GOAL OF THE EXERCISE.
Report each line from the records where the string "white" turns up.
====== MATERIAL PROVIDED
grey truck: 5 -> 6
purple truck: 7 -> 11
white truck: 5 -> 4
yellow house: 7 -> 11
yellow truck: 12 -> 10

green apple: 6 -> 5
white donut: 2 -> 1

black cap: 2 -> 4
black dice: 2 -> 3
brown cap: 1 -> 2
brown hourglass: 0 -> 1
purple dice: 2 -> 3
============
====== MATERIAL PROVIDED
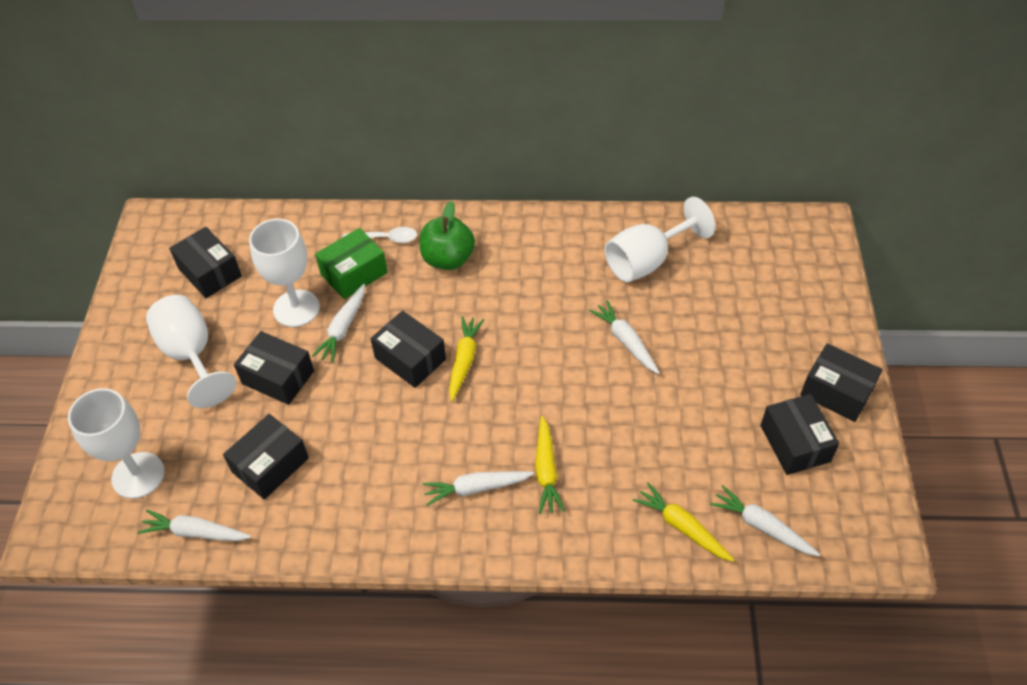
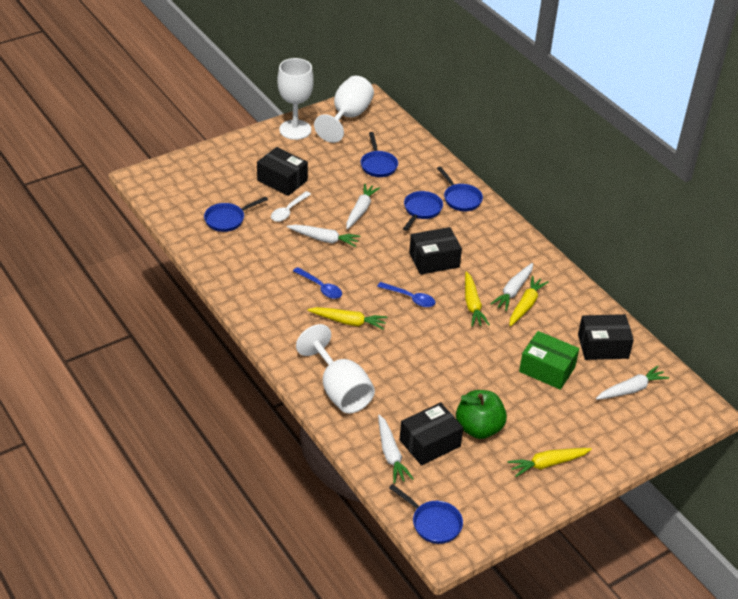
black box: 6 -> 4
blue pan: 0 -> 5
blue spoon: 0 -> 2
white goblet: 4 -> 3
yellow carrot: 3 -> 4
============
RESPONSE BOX.
white truck: 5 -> 4
white donut: 2 -> 1
white goblet: 4 -> 3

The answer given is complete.